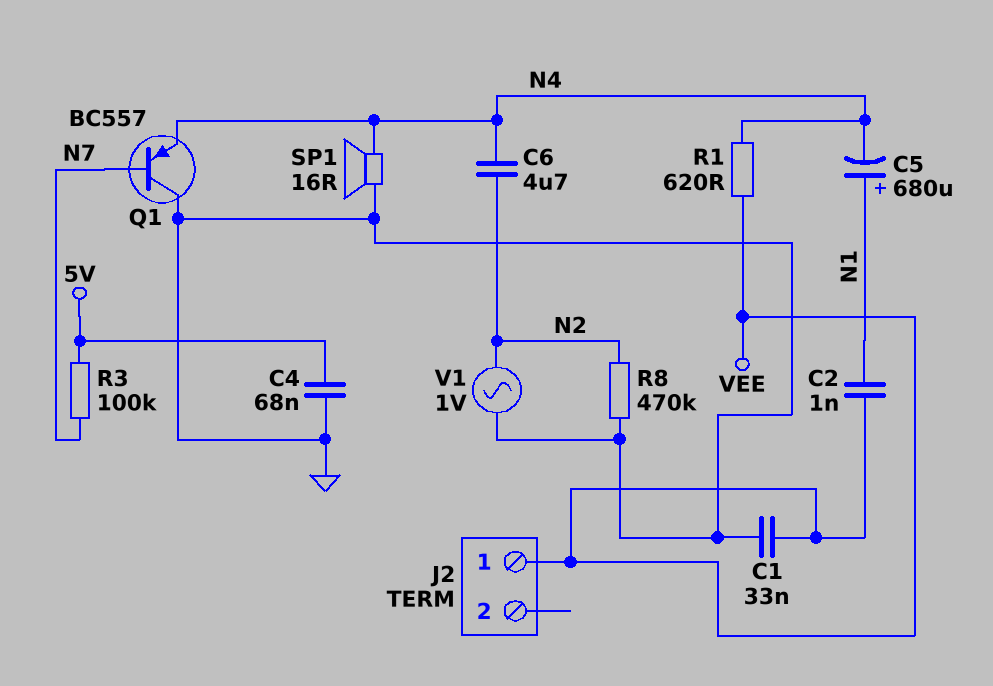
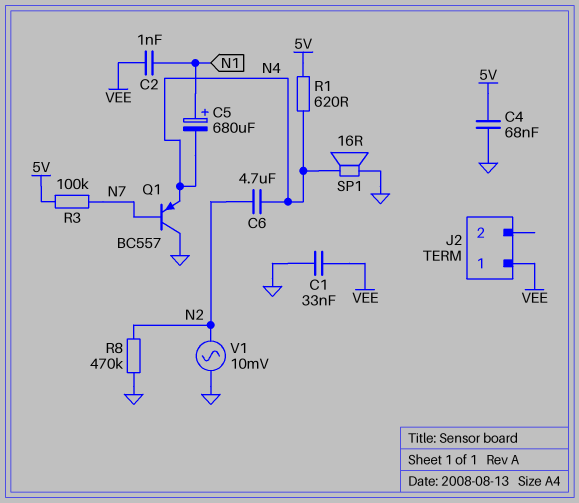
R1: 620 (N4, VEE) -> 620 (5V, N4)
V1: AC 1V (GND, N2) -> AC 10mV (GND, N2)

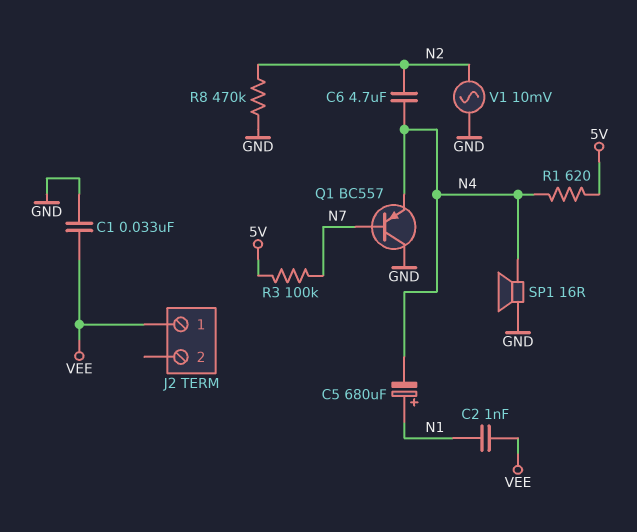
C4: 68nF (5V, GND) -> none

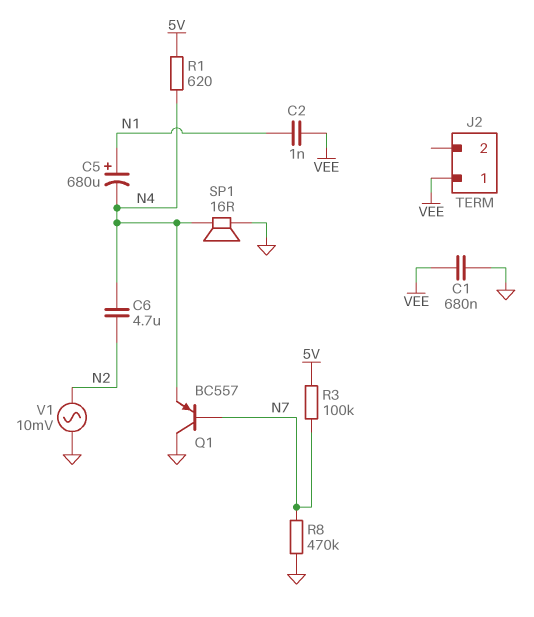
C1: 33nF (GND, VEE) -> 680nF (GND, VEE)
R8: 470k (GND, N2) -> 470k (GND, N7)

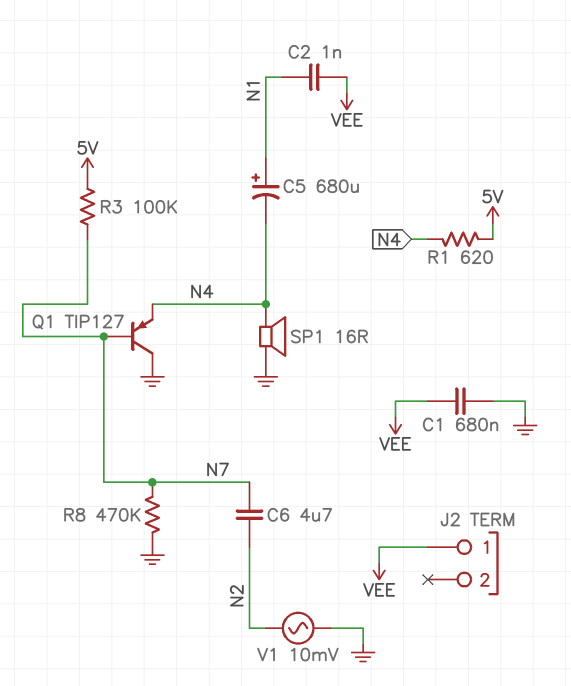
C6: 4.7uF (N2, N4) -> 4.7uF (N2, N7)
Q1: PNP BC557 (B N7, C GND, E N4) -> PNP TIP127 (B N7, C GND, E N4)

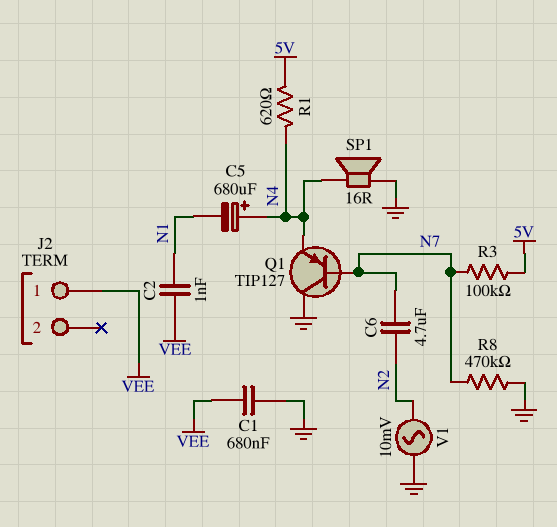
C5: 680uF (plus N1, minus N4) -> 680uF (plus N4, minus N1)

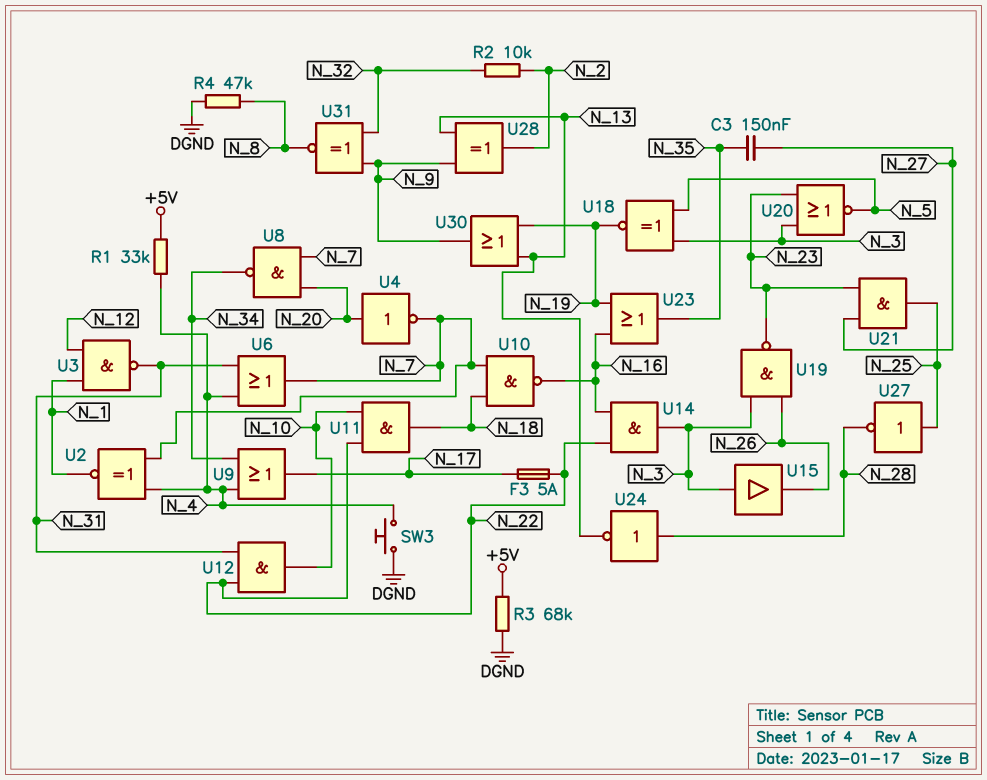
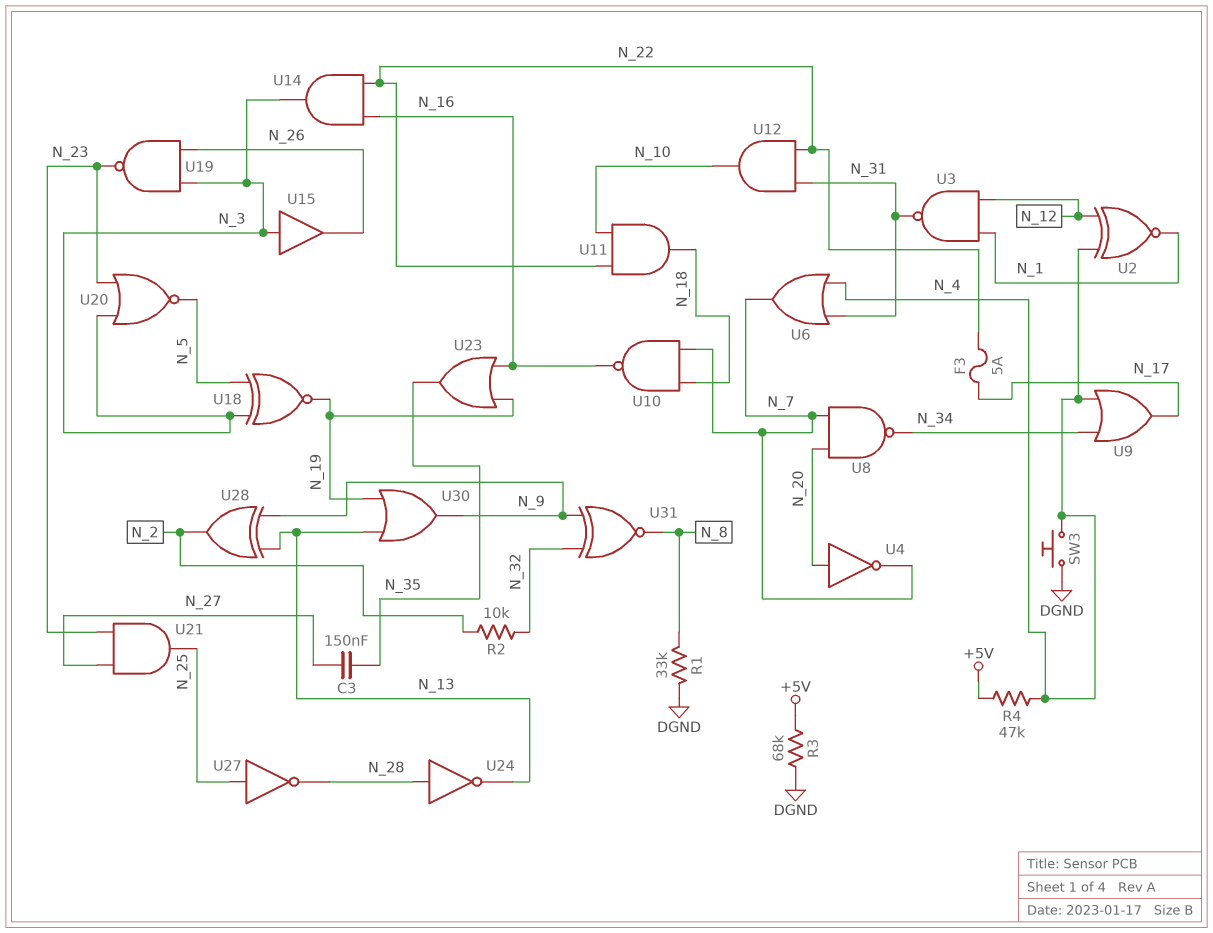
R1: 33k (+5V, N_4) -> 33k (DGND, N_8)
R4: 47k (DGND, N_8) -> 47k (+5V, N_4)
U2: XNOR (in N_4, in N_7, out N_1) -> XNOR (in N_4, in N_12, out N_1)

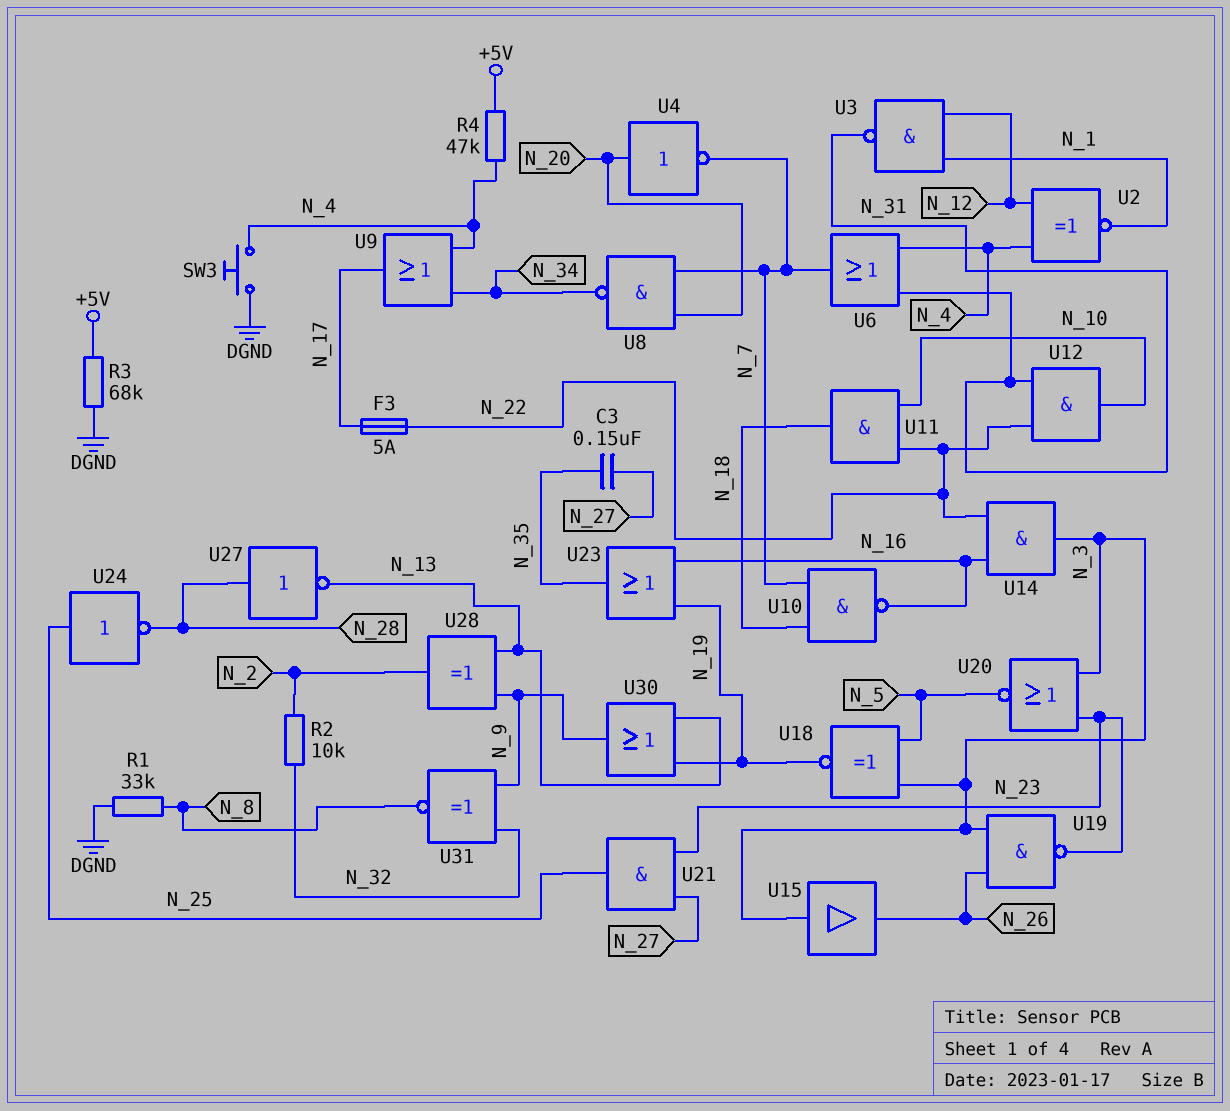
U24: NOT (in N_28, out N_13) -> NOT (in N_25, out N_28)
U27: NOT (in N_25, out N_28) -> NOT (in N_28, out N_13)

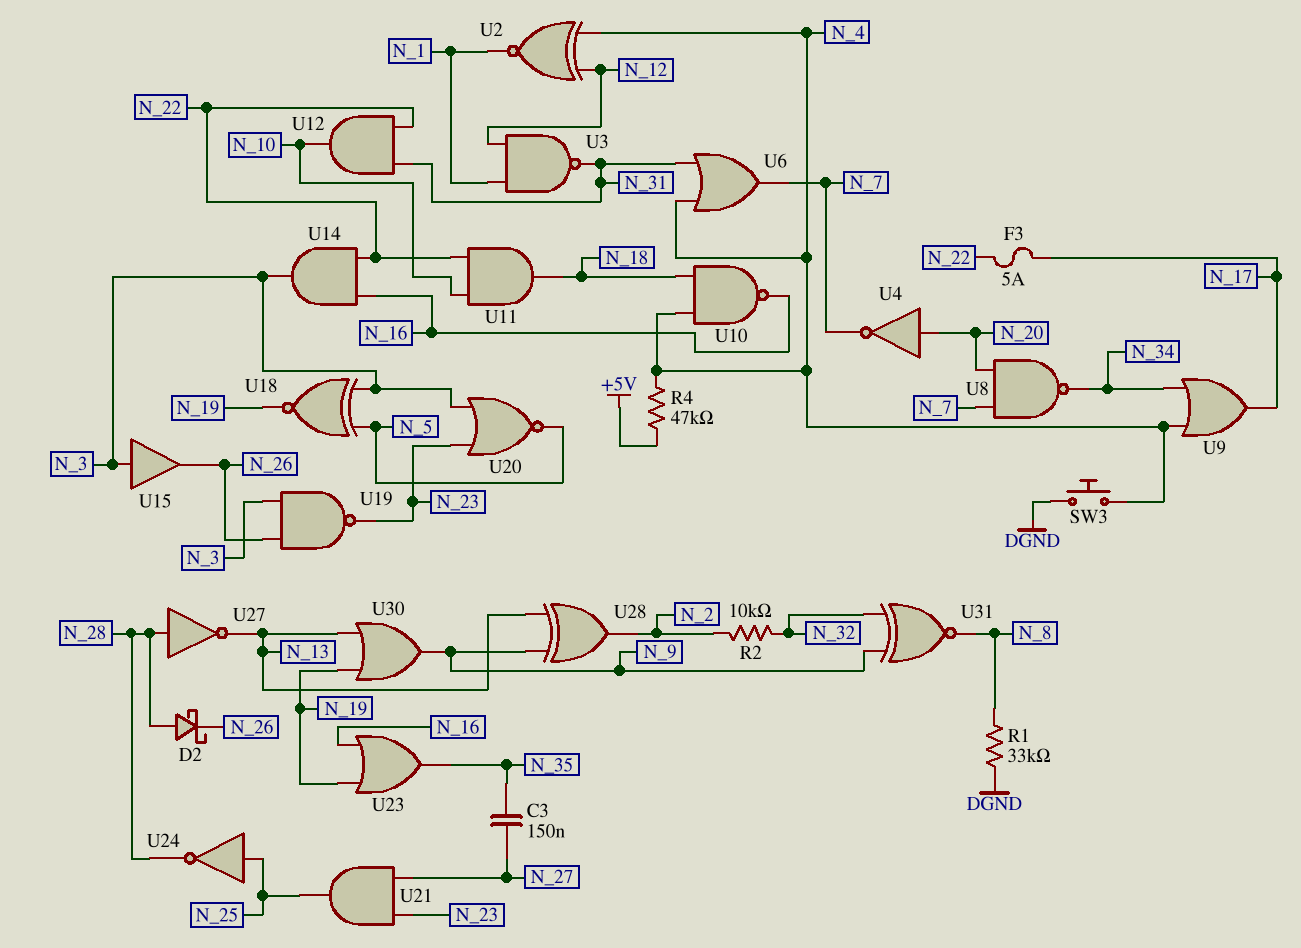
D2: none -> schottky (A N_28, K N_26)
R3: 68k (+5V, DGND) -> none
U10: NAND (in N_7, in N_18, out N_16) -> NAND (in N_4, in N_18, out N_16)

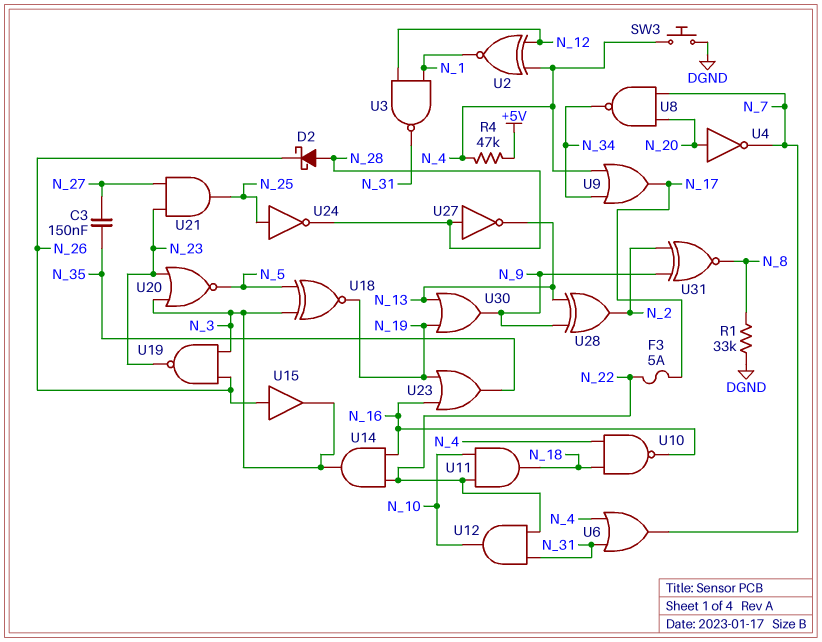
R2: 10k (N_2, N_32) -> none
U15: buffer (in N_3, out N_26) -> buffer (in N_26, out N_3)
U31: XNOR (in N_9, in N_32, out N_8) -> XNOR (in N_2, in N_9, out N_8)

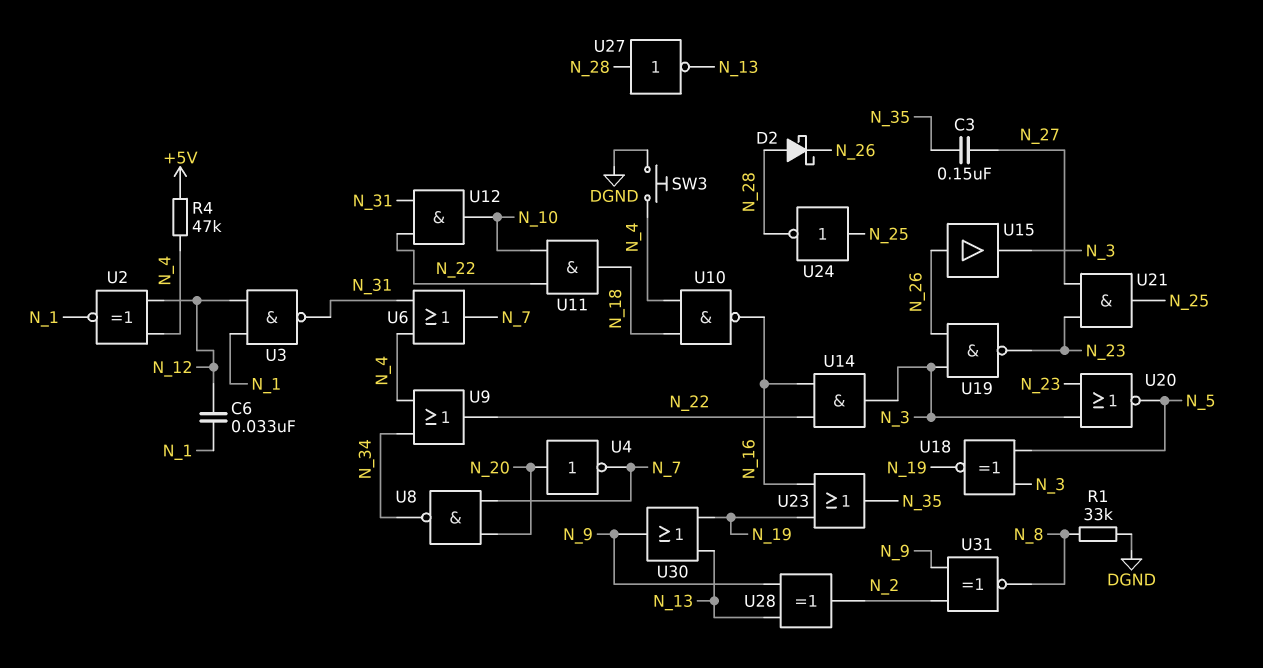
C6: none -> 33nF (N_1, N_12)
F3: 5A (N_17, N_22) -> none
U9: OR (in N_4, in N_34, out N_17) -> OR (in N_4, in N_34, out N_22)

#####

* [Task requirements]: Within the listing above, tally the lines where the word "XNOR" occurs and write only the total.

* [Written solution]: 2